───── Records for processing
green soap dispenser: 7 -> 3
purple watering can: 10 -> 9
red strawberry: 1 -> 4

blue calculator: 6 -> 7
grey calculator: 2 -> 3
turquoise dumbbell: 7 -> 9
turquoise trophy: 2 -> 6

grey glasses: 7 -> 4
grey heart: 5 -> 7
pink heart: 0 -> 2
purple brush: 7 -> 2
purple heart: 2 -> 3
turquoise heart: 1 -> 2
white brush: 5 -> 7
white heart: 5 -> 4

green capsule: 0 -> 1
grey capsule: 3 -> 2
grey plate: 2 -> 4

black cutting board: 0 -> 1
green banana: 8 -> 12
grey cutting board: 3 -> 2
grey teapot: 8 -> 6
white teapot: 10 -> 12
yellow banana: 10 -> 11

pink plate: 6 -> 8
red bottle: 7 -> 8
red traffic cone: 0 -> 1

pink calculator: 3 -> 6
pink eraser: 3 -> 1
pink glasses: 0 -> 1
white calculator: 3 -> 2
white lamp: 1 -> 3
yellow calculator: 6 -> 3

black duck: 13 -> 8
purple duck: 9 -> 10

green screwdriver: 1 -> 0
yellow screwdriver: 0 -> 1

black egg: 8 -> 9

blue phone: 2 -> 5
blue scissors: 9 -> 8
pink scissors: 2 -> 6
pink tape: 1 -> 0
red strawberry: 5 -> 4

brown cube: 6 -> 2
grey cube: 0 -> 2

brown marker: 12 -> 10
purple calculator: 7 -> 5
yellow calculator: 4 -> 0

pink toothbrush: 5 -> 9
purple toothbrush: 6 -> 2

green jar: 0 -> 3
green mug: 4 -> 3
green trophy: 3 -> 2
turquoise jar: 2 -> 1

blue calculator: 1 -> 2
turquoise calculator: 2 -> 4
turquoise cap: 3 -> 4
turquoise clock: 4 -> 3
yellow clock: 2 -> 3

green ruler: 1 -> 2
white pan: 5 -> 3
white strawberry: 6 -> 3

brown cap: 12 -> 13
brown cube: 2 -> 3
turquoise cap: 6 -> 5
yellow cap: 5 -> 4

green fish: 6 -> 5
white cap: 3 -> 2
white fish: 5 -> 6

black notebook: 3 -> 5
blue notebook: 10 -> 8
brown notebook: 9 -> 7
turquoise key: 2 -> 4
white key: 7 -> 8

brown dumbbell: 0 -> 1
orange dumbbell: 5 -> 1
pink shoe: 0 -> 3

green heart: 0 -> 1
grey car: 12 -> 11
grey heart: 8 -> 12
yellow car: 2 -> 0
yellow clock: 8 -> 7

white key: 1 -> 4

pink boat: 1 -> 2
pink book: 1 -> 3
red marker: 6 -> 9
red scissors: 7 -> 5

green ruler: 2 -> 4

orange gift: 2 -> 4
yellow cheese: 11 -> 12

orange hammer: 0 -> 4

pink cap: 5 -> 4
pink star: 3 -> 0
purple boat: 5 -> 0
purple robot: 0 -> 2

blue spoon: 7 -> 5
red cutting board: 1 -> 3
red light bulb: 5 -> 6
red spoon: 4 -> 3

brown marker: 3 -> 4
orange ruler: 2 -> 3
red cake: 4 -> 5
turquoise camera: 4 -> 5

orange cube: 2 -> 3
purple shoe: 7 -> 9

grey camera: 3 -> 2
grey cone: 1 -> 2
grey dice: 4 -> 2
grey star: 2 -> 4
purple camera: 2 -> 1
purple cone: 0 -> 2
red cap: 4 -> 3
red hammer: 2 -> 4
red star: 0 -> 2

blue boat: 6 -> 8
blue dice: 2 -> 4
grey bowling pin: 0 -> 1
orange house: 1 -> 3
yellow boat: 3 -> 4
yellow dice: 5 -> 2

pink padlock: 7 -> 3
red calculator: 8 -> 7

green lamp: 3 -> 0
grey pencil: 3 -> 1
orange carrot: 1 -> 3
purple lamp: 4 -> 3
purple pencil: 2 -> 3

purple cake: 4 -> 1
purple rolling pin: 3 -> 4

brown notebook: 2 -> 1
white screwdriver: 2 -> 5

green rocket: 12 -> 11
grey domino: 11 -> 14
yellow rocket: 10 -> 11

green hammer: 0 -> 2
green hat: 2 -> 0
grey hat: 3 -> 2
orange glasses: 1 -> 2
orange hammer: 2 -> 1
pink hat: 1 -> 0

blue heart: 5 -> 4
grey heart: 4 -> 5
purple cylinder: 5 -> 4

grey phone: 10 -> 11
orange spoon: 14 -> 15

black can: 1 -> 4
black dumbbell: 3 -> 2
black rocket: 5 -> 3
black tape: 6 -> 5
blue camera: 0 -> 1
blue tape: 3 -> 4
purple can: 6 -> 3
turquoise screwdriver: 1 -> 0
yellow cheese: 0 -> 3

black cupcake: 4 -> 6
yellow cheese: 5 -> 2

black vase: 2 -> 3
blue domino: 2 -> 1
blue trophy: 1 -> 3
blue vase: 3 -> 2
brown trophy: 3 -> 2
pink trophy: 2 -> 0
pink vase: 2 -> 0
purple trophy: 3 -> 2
──────────
» Your instructions
Write out the records above exactly as given.

» Solved problem
green soap dispenser: 7 -> 3
purple watering can: 10 -> 9
red strawberry: 1 -> 4

blue calculator: 6 -> 7
grey calculator: 2 -> 3
turquoise dumbbell: 7 -> 9
turquoise trophy: 2 -> 6

grey glasses: 7 -> 4
grey heart: 5 -> 7
pink heart: 0 -> 2
purple brush: 7 -> 2
purple heart: 2 -> 3
turquoise heart: 1 -> 2
white brush: 5 -> 7
white heart: 5 -> 4

green capsule: 0 -> 1
grey capsule: 3 -> 2
grey plate: 2 -> 4

black cutting board: 0 -> 1
green banana: 8 -> 12
grey cutting board: 3 -> 2
grey teapot: 8 -> 6
white teapot: 10 -> 12
yellow banana: 10 -> 11

pink plate: 6 -> 8
red bottle: 7 -> 8
red traffic cone: 0 -> 1

pink calculator: 3 -> 6
pink eraser: 3 -> 1
pink glasses: 0 -> 1
white calculator: 3 -> 2
white lamp: 1 -> 3
yellow calculator: 6 -> 3

black duck: 13 -> 8
purple duck: 9 -> 10

green screwdriver: 1 -> 0
yellow screwdriver: 0 -> 1

black egg: 8 -> 9

blue phone: 2 -> 5
blue scissors: 9 -> 8
pink scissors: 2 -> 6
pink tape: 1 -> 0
red strawberry: 5 -> 4

brown cube: 6 -> 2
grey cube: 0 -> 2

brown marker: 12 -> 10
purple calculator: 7 -> 5
yellow calculator: 4 -> 0

pink toothbrush: 5 -> 9
purple toothbrush: 6 -> 2

green jar: 0 -> 3
green mug: 4 -> 3
green trophy: 3 -> 2
turquoise jar: 2 -> 1

blue calculator: 1 -> 2
turquoise calculator: 2 -> 4
turquoise cap: 3 -> 4
turquoise clock: 4 -> 3
yellow clock: 2 -> 3

green ruler: 1 -> 2
white pan: 5 -> 3
white strawberry: 6 -> 3

brown cap: 12 -> 13
brown cube: 2 -> 3
turquoise cap: 6 -> 5
yellow cap: 5 -> 4

green fish: 6 -> 5
white cap: 3 -> 2
white fish: 5 -> 6

black notebook: 3 -> 5
blue notebook: 10 -> 8
brown notebook: 9 -> 7
turquoise key: 2 -> 4
white key: 7 -> 8

brown dumbbell: 0 -> 1
orange dumbbell: 5 -> 1
pink shoe: 0 -> 3

green heart: 0 -> 1
grey car: 12 -> 11
grey heart: 8 -> 12
yellow car: 2 -> 0
yellow clock: 8 -> 7

white key: 1 -> 4

pink boat: 1 -> 2
pink book: 1 -> 3
red marker: 6 -> 9
red scissors: 7 -> 5

green ruler: 2 -> 4

orange gift: 2 -> 4
yellow cheese: 11 -> 12

orange hammer: 0 -> 4

pink cap: 5 -> 4
pink star: 3 -> 0
purple boat: 5 -> 0
purple robot: 0 -> 2

blue spoon: 7 -> 5
red cutting board: 1 -> 3
red light bulb: 5 -> 6
red spoon: 4 -> 3

brown marker: 3 -> 4
orange ruler: 2 -> 3
red cake: 4 -> 5
turquoise camera: 4 -> 5

orange cube: 2 -> 3
purple shoe: 7 -> 9

grey camera: 3 -> 2
grey cone: 1 -> 2
grey dice: 4 -> 2
grey star: 2 -> 4
purple camera: 2 -> 1
purple cone: 0 -> 2
red cap: 4 -> 3
red hammer: 2 -> 4
red star: 0 -> 2

blue boat: 6 -> 8
blue dice: 2 -> 4
grey bowling pin: 0 -> 1
orange house: 1 -> 3
yellow boat: 3 -> 4
yellow dice: 5 -> 2

pink padlock: 7 -> 3
red calculator: 8 -> 7

green lamp: 3 -> 0
grey pencil: 3 -> 1
orange carrot: 1 -> 3
purple lamp: 4 -> 3
purple pencil: 2 -> 3

purple cake: 4 -> 1
purple rolling pin: 3 -> 4

brown notebook: 2 -> 1
white screwdriver: 2 -> 5

green rocket: 12 -> 11
grey domino: 11 -> 14
yellow rocket: 10 -> 11

green hammer: 0 -> 2
green hat: 2 -> 0
grey hat: 3 -> 2
orange glasses: 1 -> 2
orange hammer: 2 -> 1
pink hat: 1 -> 0

blue heart: 5 -> 4
grey heart: 4 -> 5
purple cylinder: 5 -> 4

grey phone: 10 -> 11
orange spoon: 14 -> 15

black can: 1 -> 4
black dumbbell: 3 -> 2
black rocket: 5 -> 3
black tape: 6 -> 5
blue camera: 0 -> 1
blue tape: 3 -> 4
purple can: 6 -> 3
turquoise screwdriver: 1 -> 0
yellow cheese: 0 -> 3

black cupcake: 4 -> 6
yellow cheese: 5 -> 2

black vase: 2 -> 3
blue domino: 2 -> 1
blue trophy: 1 -> 3
blue vase: 3 -> 2
brown trophy: 3 -> 2
pink trophy: 2 -> 0
pink vase: 2 -> 0
purple trophy: 3 -> 2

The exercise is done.